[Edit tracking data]
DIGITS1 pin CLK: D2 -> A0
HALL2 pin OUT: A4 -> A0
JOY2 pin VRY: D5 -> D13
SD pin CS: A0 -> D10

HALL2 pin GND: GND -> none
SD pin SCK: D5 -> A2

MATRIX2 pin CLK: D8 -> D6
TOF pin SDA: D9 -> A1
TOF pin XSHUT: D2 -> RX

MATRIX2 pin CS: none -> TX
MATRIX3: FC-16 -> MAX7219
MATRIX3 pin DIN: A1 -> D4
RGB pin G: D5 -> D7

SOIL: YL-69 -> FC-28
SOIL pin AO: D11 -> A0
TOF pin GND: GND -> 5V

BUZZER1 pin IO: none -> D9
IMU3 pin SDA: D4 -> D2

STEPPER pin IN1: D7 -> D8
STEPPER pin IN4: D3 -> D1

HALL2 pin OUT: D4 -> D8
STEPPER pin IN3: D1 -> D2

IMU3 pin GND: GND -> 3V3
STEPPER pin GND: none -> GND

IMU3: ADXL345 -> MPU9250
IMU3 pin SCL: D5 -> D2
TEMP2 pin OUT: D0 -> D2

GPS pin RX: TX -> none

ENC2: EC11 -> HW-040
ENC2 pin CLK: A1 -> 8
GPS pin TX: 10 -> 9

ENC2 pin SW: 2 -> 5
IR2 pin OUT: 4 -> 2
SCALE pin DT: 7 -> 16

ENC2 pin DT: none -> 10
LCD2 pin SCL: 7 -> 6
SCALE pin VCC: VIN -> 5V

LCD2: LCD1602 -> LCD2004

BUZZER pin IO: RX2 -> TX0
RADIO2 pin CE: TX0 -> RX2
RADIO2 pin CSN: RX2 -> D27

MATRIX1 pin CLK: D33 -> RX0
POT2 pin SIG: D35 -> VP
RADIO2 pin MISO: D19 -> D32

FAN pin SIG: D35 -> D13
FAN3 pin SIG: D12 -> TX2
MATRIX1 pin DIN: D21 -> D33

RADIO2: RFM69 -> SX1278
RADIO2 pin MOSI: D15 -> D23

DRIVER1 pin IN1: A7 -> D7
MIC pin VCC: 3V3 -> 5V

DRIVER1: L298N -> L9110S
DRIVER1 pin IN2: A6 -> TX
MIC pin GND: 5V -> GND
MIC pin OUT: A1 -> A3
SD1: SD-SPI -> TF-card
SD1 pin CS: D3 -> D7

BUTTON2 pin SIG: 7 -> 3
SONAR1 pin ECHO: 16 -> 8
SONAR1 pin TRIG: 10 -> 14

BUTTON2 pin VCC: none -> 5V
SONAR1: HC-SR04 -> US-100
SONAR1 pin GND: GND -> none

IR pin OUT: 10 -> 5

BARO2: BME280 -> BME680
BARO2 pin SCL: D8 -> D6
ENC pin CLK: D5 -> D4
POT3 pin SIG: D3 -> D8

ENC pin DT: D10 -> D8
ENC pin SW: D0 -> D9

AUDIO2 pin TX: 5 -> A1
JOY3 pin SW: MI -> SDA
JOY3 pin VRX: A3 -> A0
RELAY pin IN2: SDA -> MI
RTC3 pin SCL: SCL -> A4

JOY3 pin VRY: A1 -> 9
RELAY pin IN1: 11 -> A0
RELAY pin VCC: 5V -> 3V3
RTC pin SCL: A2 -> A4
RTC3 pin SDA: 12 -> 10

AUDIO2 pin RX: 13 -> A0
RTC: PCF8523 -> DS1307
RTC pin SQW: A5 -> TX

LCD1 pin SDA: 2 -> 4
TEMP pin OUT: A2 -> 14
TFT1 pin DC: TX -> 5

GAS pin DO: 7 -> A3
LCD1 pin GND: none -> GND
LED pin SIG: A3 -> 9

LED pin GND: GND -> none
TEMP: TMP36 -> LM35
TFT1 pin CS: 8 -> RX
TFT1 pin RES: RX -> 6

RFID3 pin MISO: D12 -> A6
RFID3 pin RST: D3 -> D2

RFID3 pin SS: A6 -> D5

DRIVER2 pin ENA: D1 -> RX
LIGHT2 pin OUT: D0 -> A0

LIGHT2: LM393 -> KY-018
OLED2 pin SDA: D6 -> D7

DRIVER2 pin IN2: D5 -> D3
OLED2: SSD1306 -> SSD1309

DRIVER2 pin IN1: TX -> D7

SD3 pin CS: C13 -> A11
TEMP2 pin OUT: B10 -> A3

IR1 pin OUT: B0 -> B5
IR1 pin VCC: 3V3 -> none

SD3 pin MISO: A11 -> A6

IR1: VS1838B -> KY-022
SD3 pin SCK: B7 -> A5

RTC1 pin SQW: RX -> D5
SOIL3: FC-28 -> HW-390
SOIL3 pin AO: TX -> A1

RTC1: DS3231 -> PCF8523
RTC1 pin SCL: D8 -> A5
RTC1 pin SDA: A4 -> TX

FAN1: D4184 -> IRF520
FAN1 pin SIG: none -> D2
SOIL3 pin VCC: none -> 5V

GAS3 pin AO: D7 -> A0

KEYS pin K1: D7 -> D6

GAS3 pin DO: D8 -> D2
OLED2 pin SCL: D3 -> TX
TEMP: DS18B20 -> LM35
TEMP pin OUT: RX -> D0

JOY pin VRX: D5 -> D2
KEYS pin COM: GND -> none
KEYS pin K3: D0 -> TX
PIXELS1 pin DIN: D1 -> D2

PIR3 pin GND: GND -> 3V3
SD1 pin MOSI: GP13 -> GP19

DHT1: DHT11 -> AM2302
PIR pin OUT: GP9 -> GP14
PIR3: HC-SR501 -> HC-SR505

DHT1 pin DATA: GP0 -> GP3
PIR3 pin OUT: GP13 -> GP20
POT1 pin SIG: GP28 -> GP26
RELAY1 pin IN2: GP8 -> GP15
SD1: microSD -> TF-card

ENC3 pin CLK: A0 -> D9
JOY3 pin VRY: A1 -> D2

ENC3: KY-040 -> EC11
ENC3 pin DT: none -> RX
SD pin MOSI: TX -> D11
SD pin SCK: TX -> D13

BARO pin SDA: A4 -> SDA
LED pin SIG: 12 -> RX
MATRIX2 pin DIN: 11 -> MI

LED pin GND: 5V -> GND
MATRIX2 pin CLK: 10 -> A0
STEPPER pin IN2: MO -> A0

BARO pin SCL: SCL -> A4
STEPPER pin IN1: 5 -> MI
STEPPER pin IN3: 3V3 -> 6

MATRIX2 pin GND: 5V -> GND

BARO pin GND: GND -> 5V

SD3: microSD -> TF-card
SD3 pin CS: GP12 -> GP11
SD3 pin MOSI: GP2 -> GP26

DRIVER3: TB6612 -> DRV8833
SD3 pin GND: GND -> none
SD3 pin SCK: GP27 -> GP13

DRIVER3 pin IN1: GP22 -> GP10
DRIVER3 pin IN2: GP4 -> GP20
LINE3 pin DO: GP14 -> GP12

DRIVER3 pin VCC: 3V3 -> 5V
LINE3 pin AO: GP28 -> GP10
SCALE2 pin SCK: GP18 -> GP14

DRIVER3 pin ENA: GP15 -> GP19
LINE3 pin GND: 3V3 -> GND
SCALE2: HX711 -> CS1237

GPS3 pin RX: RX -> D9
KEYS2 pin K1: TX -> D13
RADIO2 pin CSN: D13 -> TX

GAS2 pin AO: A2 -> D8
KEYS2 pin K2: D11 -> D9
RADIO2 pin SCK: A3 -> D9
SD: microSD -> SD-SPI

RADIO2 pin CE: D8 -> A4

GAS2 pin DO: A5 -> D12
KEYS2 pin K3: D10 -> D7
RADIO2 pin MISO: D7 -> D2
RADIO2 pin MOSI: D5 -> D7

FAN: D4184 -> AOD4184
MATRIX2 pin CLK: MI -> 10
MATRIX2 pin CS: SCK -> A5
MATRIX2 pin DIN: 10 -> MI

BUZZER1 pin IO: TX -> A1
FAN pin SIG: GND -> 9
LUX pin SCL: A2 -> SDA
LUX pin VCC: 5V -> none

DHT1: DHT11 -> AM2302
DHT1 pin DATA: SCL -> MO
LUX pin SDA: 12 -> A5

> _About this task_
From the line holding "TEMP: DS18B20 -> LM35" to the line holding "MATRIX2 pin GND: 5V -> GND", inclusive, restate each line above exactly as written.

> _Result for this exercise_
TEMP: DS18B20 -> LM35
TEMP pin OUT: RX -> D0

JOY pin VRX: D5 -> D2
KEYS pin COM: GND -> none
KEYS pin K3: D0 -> TX
PIXELS1 pin DIN: D1 -> D2

PIR3 pin GND: GND -> 3V3
SD1 pin MOSI: GP13 -> GP19

DHT1: DHT11 -> AM2302
PIR pin OUT: GP9 -> GP14
PIR3: HC-SR501 -> HC-SR505

DHT1 pin DATA: GP0 -> GP3
PIR3 pin OUT: GP13 -> GP20
POT1 pin SIG: GP28 -> GP26
RELAY1 pin IN2: GP8 -> GP15
SD1: microSD -> TF-card

ENC3 pin CLK: A0 -> D9
JOY3 pin VRY: A1 -> D2

ENC3: KY-040 -> EC11
ENC3 pin DT: none -> RX
SD pin MOSI: TX -> D11
SD pin SCK: TX -> D13

BARO pin SDA: A4 -> SDA
LED pin SIG: 12 -> RX
MATRIX2 pin DIN: 11 -> MI

LED pin GND: 5V -> GND
MATRIX2 pin CLK: 10 -> A0
STEPPER pin IN2: MO -> A0

BARO pin SCL: SCL -> A4
STEPPER pin IN1: 5 -> MI
STEPPER pin IN3: 3V3 -> 6

MATRIX2 pin GND: 5V -> GND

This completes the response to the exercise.